What you have to do » Copy exactly, and only, the lines that start at the line containing "orange circle: (1322, 394)" and end at the last line of the material below.
_ _ _ _ _
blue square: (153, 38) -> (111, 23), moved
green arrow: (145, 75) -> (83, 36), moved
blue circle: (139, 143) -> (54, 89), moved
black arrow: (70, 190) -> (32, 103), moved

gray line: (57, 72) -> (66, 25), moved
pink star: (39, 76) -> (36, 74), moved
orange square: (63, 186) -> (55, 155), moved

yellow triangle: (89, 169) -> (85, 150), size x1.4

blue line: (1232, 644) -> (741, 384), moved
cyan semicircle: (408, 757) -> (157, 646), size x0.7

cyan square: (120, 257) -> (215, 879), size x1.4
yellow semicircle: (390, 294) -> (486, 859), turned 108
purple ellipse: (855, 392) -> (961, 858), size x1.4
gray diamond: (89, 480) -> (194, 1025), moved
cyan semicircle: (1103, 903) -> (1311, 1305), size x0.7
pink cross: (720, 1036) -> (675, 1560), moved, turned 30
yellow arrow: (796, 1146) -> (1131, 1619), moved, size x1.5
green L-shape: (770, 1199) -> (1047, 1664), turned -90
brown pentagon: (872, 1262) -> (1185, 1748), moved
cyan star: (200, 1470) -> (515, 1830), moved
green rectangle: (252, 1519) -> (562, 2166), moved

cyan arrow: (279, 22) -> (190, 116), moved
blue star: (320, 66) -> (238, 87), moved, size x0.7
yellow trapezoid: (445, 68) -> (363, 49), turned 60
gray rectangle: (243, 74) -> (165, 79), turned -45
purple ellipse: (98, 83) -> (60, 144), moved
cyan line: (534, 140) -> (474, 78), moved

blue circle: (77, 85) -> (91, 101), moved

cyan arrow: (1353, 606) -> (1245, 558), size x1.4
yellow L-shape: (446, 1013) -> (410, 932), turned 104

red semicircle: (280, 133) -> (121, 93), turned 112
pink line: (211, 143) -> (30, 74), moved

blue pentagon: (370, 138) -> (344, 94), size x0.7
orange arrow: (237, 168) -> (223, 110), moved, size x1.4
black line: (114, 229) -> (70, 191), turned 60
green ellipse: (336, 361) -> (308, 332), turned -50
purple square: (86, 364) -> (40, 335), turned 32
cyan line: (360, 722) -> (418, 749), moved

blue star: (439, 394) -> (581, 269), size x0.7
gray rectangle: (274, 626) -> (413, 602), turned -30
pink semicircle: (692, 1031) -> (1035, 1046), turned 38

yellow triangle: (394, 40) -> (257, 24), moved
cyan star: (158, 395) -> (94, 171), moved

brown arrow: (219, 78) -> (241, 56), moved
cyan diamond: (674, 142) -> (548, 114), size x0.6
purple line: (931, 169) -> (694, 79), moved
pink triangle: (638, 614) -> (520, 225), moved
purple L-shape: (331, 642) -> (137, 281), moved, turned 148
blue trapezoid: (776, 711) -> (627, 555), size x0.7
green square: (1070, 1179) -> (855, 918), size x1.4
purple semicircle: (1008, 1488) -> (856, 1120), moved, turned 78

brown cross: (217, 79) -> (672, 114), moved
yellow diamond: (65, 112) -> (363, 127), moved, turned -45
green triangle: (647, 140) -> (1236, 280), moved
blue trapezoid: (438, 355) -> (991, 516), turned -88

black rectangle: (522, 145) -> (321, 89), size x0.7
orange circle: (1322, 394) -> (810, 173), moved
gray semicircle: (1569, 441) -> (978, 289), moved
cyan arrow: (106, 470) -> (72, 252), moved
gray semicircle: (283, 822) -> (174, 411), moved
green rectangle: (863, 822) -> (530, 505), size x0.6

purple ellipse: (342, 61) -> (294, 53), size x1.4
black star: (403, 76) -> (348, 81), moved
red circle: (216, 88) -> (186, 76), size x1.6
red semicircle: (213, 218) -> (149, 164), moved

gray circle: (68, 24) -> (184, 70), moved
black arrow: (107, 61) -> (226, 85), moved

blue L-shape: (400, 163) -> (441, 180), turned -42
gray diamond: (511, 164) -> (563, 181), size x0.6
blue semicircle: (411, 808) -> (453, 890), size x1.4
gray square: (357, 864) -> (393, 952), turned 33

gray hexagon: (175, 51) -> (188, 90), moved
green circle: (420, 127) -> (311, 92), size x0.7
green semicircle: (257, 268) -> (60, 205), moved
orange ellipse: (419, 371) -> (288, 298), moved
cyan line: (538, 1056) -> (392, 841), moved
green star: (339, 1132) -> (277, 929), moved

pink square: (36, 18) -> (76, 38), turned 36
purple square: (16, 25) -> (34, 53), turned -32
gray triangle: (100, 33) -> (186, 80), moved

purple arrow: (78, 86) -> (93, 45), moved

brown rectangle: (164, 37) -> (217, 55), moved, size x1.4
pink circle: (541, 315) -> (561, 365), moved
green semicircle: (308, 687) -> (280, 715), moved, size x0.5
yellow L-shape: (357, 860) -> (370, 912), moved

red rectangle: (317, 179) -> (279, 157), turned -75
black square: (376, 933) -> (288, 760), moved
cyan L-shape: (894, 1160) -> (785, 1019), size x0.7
_ _ _ _ _
Your solution »
orange circle: (1322, 394) -> (810, 173), moved
gray semicircle: (1569, 441) -> (978, 289), moved
cyan arrow: (106, 470) -> (72, 252), moved
gray semicircle: (283, 822) -> (174, 411), moved
green rectangle: (863, 822) -> (530, 505), size x0.6

purple ellipse: (342, 61) -> (294, 53), size x1.4
black star: (403, 76) -> (348, 81), moved
red circle: (216, 88) -> (186, 76), size x1.6
red semicircle: (213, 218) -> (149, 164), moved

gray circle: (68, 24) -> (184, 70), moved
black arrow: (107, 61) -> (226, 85), moved

blue L-shape: (400, 163) -> (441, 180), turned -42
gray diamond: (511, 164) -> (563, 181), size x0.6
blue semicircle: (411, 808) -> (453, 890), size x1.4
gray square: (357, 864) -> (393, 952), turned 33

gray hexagon: (175, 51) -> (188, 90), moved
green circle: (420, 127) -> (311, 92), size x0.7
green semicircle: (257, 268) -> (60, 205), moved
orange ellipse: (419, 371) -> (288, 298), moved
cyan line: (538, 1056) -> (392, 841), moved
green star: (339, 1132) -> (277, 929), moved

pink square: (36, 18) -> (76, 38), turned 36
purple square: (16, 25) -> (34, 53), turned -32
gray triangle: (100, 33) -> (186, 80), moved

purple arrow: (78, 86) -> (93, 45), moved

brown rectangle: (164, 37) -> (217, 55), moved, size x1.4
pink circle: (541, 315) -> (561, 365), moved
green semicircle: (308, 687) -> (280, 715), moved, size x0.5
yellow L-shape: (357, 860) -> (370, 912), moved

red rectangle: (317, 179) -> (279, 157), turned -75
black square: (376, 933) -> (288, 760), moved
cyan L-shape: (894, 1160) -> (785, 1019), size x0.7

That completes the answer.